## TASK
From the data below, return each line in which the string "none" is found.

## SOURCE RECORDS
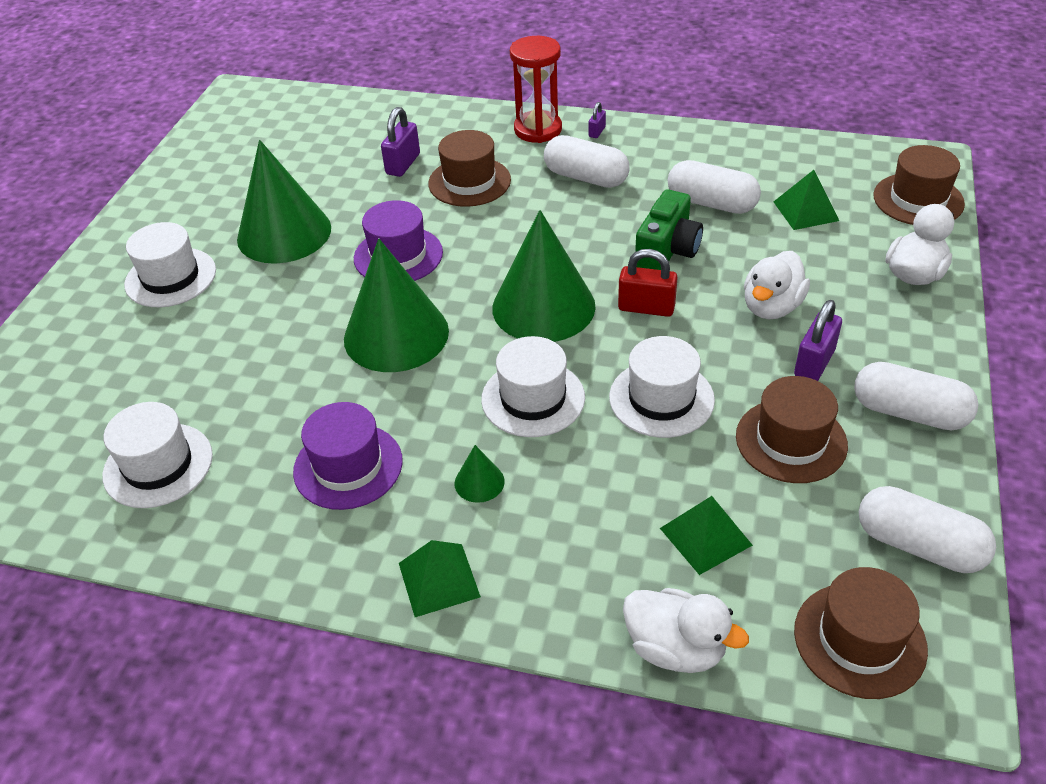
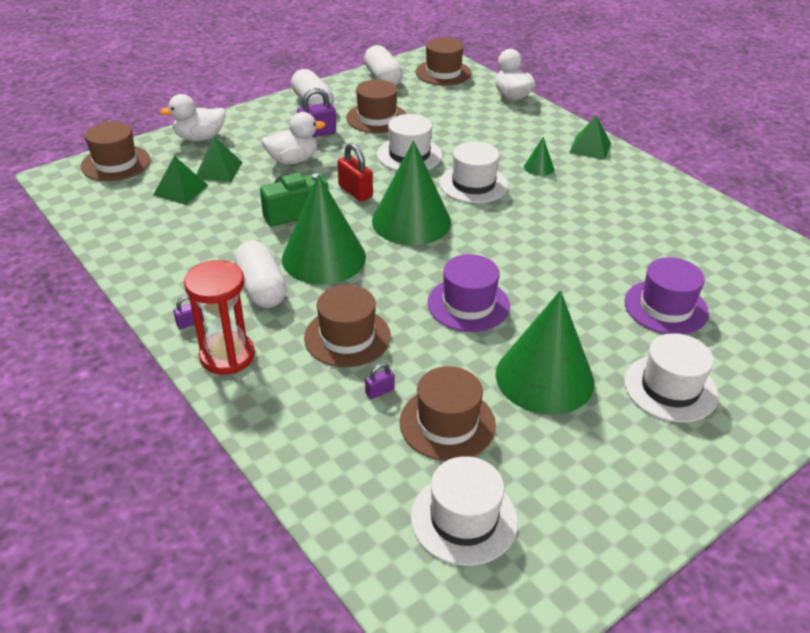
camera: 145 degrees left, 5 degrees down
(158, 465) = (721, 253): white hat -> white hat (464, 519)
(335, 171) = (447, 423): none -> brown hat
(348, 466) = (603, 203): purple hat -> purple hat (666, 307)
(396, 334) = (520, 252): green cone -> green cone (323, 257)
(403, 164) = (379, 391): purple padlock -> purple padlock, size x0.54
(706, 536) = (459, 112): green pyramid -> green pyramid (218, 170)
(711, 203) = (219, 223): white capsule -> none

## RESPONSE BOX
(335, 171) = (447, 423): none -> brown hat
(711, 203) = (219, 223): white capsule -> none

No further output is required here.